WHAT THIS TASK INVOLVES ▸
In your copy, include every line of the records exactly and no picture at all.

DATA EXTRACTS ▸
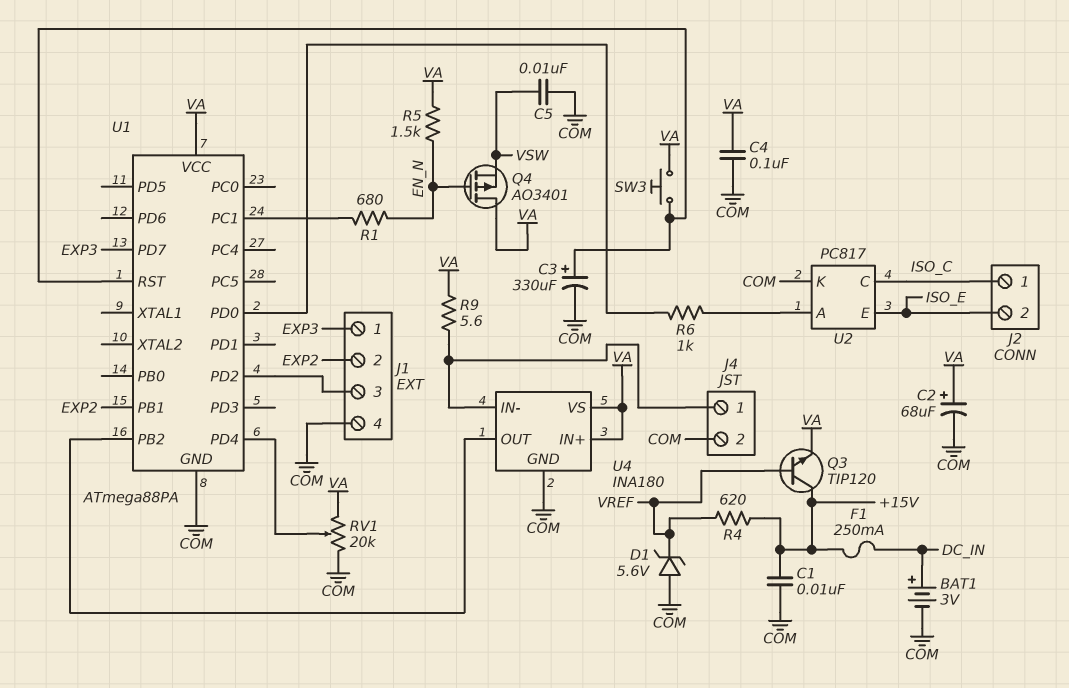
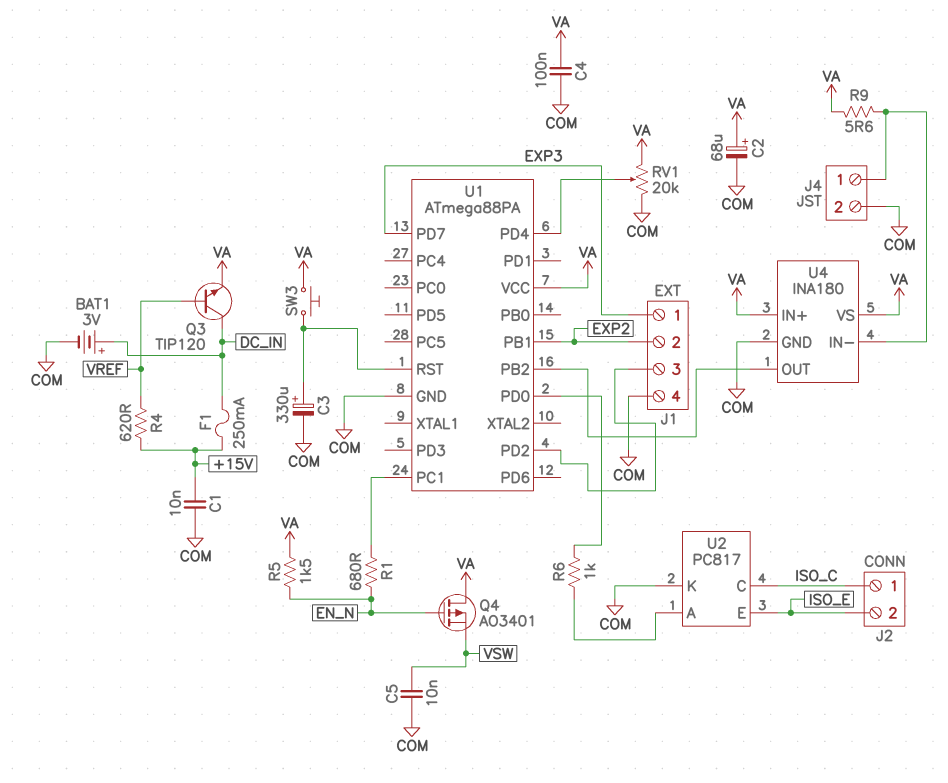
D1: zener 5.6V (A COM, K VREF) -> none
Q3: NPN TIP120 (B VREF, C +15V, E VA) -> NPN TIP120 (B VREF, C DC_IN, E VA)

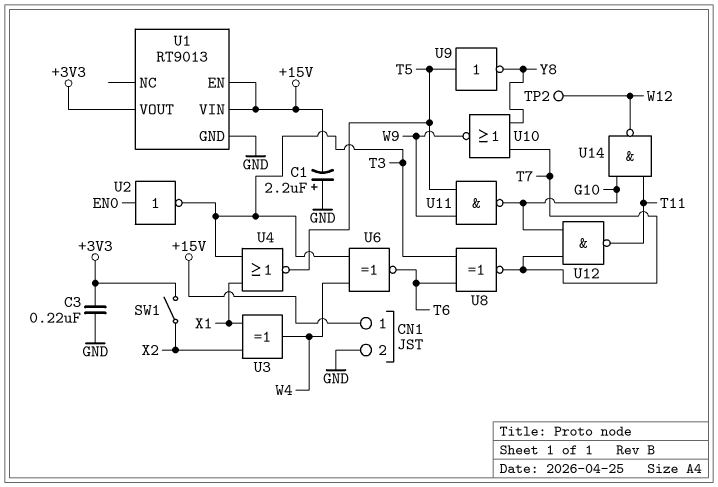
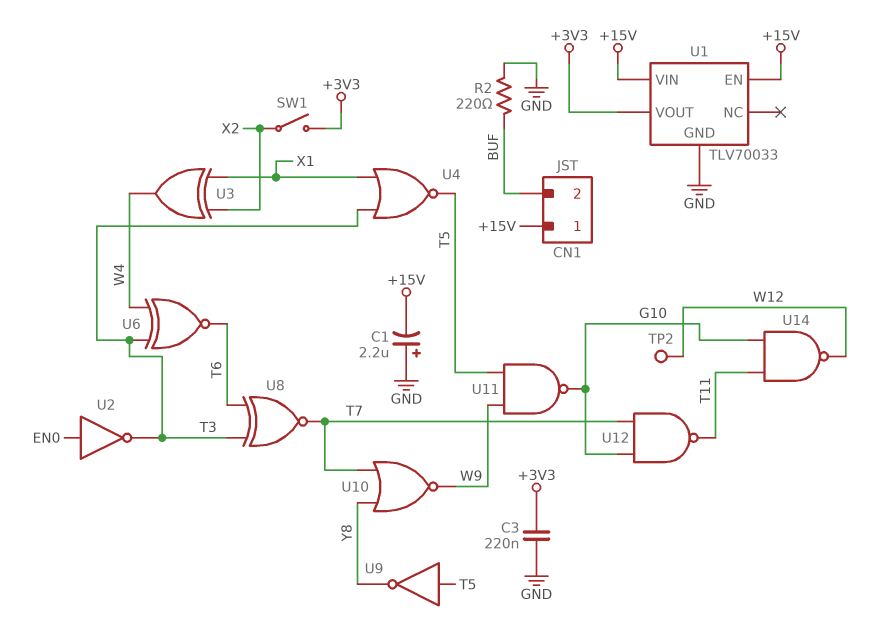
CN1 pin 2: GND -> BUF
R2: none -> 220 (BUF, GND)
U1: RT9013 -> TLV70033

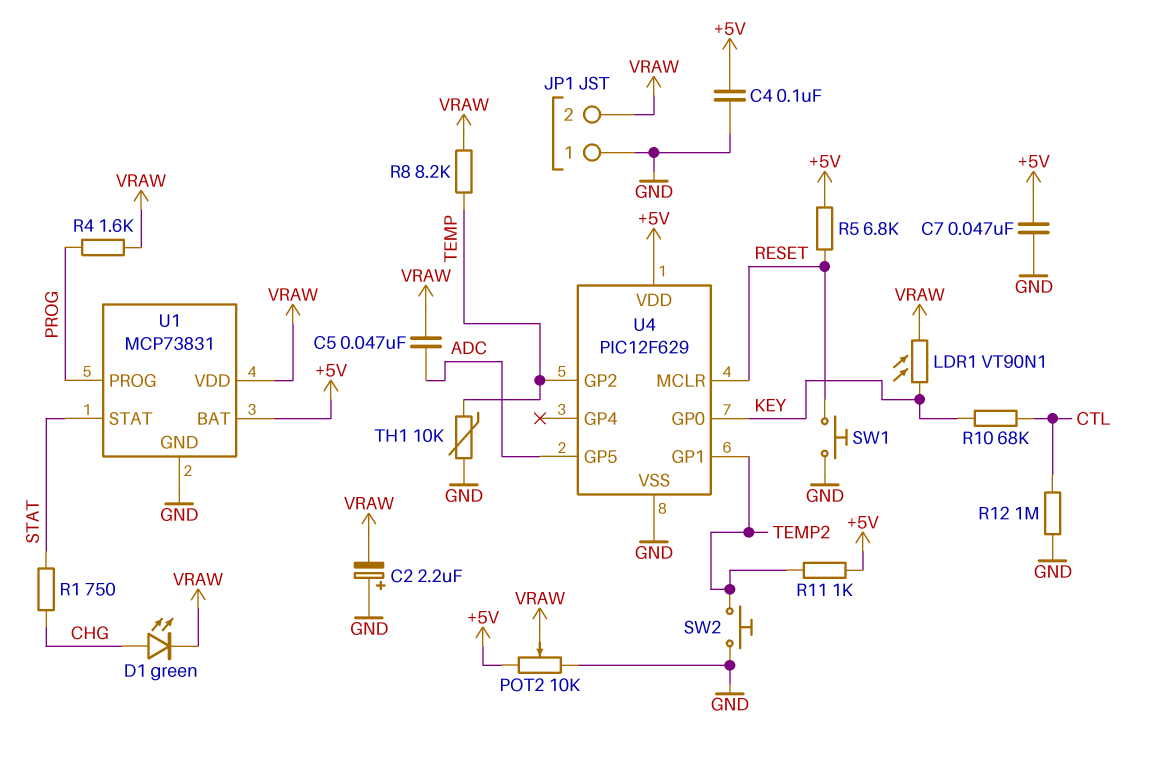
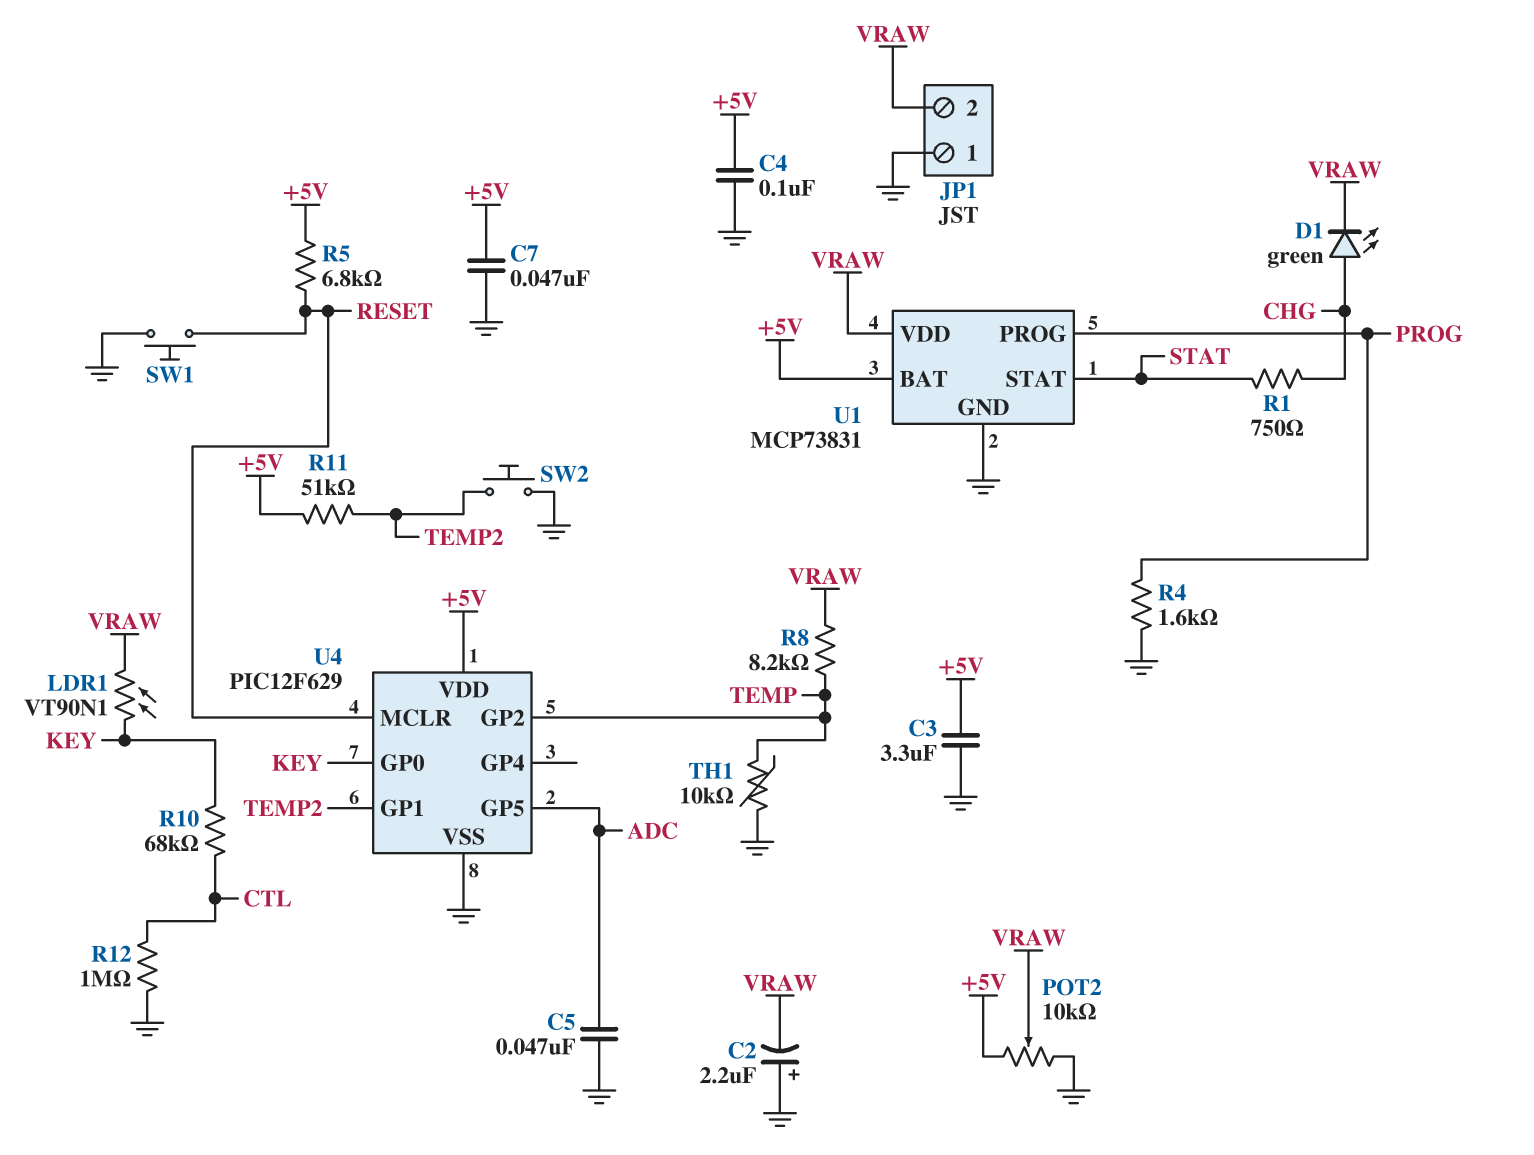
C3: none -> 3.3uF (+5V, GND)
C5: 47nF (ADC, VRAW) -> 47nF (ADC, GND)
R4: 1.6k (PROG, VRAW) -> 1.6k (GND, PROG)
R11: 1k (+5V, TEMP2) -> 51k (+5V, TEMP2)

EXPECTED ANSWER ▸
D1: zener 5.6V (A COM, K VREF) -> none
Q3: NPN TIP120 (B VREF, C +15V, E VA) -> NPN TIP120 (B VREF, C DC_IN, E VA)

CN1 pin 2: GND -> BUF
R2: none -> 220 (BUF, GND)
U1: RT9013 -> TLV70033

C3: none -> 3.3uF (+5V, GND)
C5: 47nF (ADC, VRAW) -> 47nF (ADC, GND)
R4: 1.6k (PROG, VRAW) -> 1.6k (GND, PROG)
R11: 1k (+5V, TEMP2) -> 51k (+5V, TEMP2)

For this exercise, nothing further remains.